===== Records shown
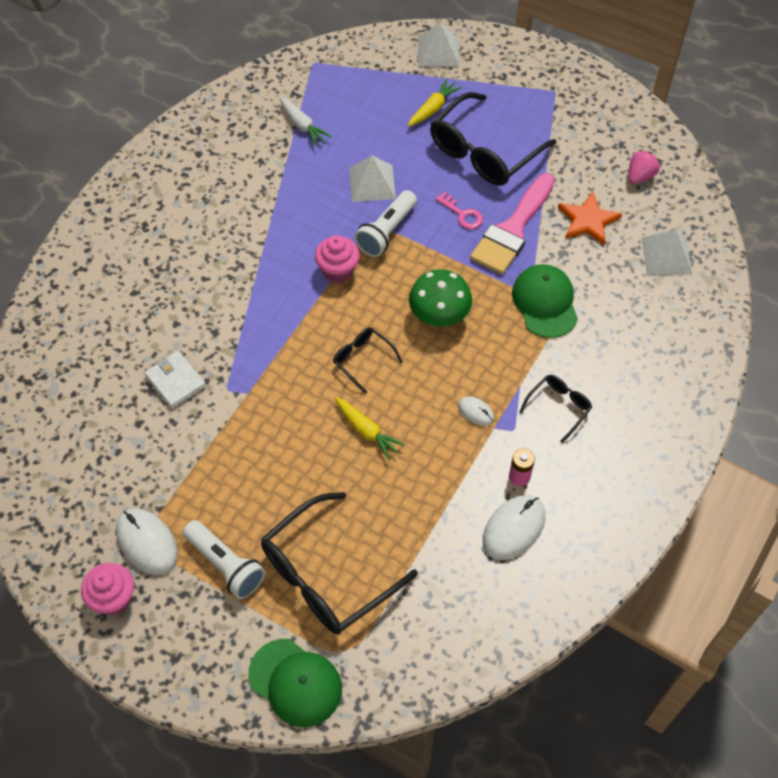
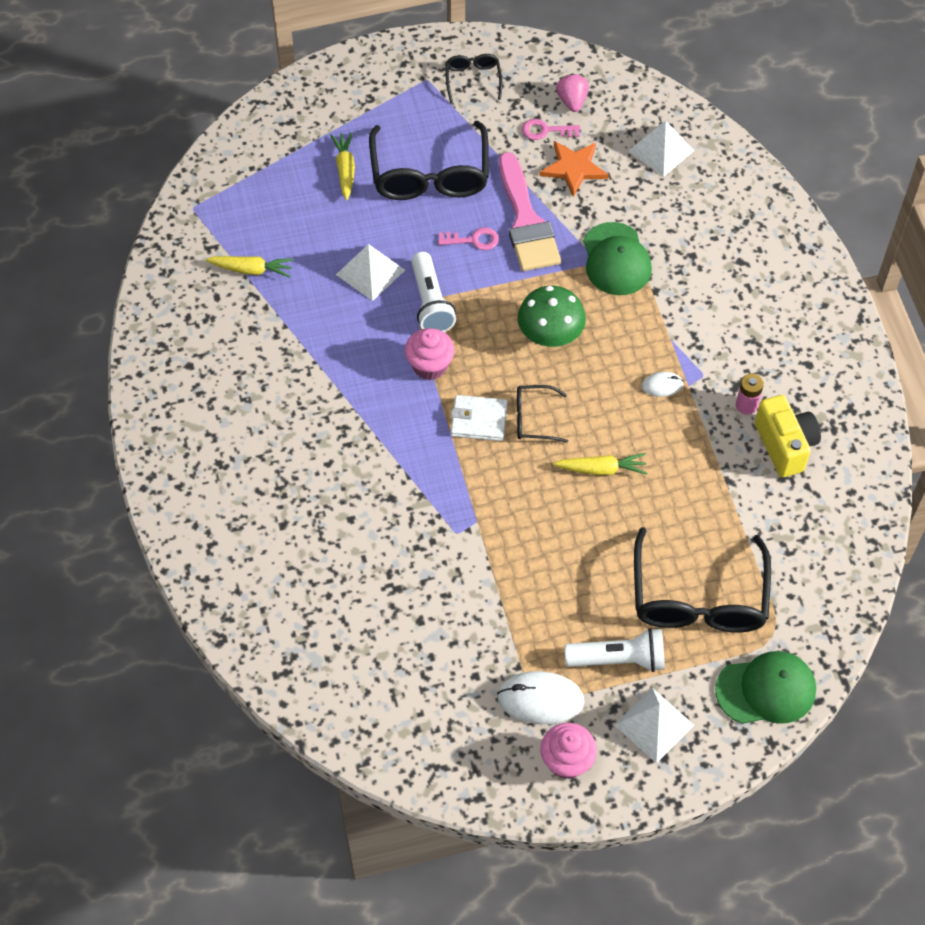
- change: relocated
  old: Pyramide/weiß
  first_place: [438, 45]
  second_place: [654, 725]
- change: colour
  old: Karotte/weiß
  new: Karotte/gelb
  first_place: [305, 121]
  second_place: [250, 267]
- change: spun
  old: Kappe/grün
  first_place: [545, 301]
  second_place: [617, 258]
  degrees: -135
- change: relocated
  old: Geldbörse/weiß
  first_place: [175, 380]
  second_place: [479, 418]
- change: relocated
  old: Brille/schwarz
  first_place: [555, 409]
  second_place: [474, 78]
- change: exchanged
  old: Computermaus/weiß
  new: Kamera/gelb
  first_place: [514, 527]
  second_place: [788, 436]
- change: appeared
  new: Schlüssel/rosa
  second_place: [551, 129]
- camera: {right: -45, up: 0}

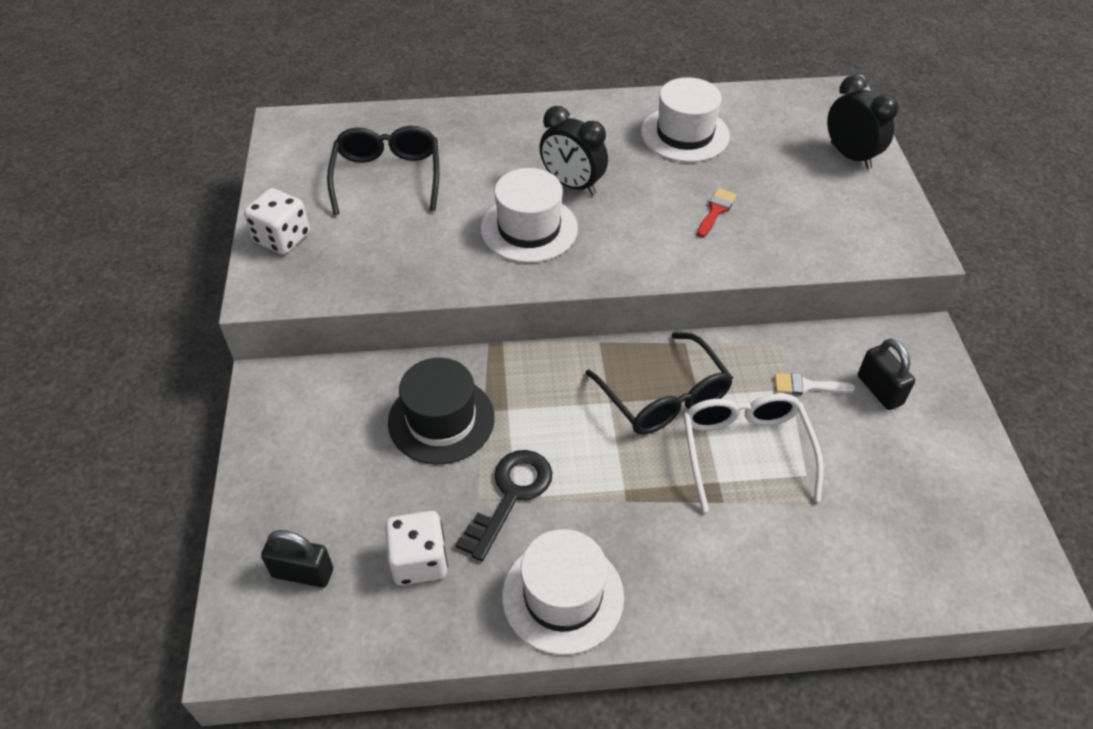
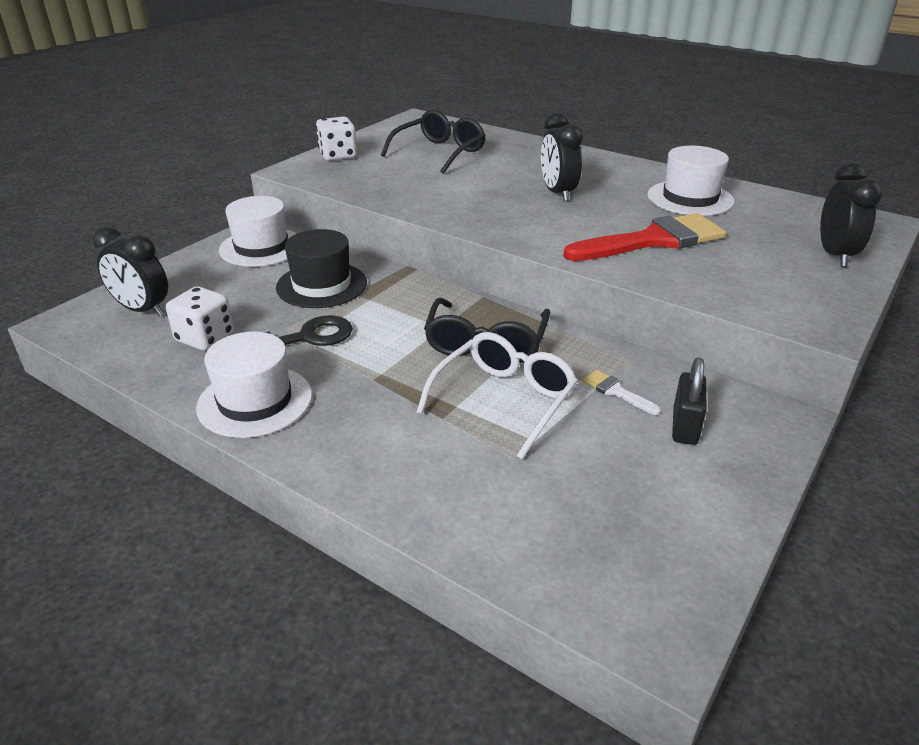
- change: relocated
  old: Hut/weiß
  first_place: [529, 215]
  second_place: [258, 231]
- change: size
  old: Pinsel/rot
  first_place: [717, 212]
  second_place: [644, 237]
  factor: 2.38
- change: exchanged
  old: Vorhängeschloss/schwarz
  new: Wecker/schwarz
  first_place: [297, 559]
  second_place: [130, 271]
- camera: {right: 40, up: -15}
==========
Repeat the data above exactly, but not the pictures.

> [Finished task]:
- change: relocated
  old: Pyramide/weiß
  first_place: [438, 45]
  second_place: [654, 725]
- change: colour
  old: Karotte/weiß
  new: Karotte/gelb
  first_place: [305, 121]
  second_place: [250, 267]
- change: spun
  old: Kappe/grün
  first_place: [545, 301]
  second_place: [617, 258]
  degrees: -135
- change: relocated
  old: Geldbörse/weiß
  first_place: [175, 380]
  second_place: [479, 418]
- change: relocated
  old: Brille/schwarz
  first_place: [555, 409]
  second_place: [474, 78]
- change: exchanged
  old: Computermaus/weiß
  new: Kamera/gelb
  first_place: [514, 527]
  second_place: [788, 436]
- change: appeared
  new: Schlüssel/rosa
  second_place: [551, 129]
- camera: {right: -45, up: 0}

- change: relocated
  old: Hut/weiß
  first_place: [529, 215]
  second_place: [258, 231]
- change: size
  old: Pinsel/rot
  first_place: [717, 212]
  second_place: [644, 237]
  factor: 2.38
- change: exchanged
  old: Vorhängeschloss/schwarz
  new: Wecker/schwarz
  first_place: [297, 559]
  second_place: [130, 271]
- camera: {right: 40, up: -15}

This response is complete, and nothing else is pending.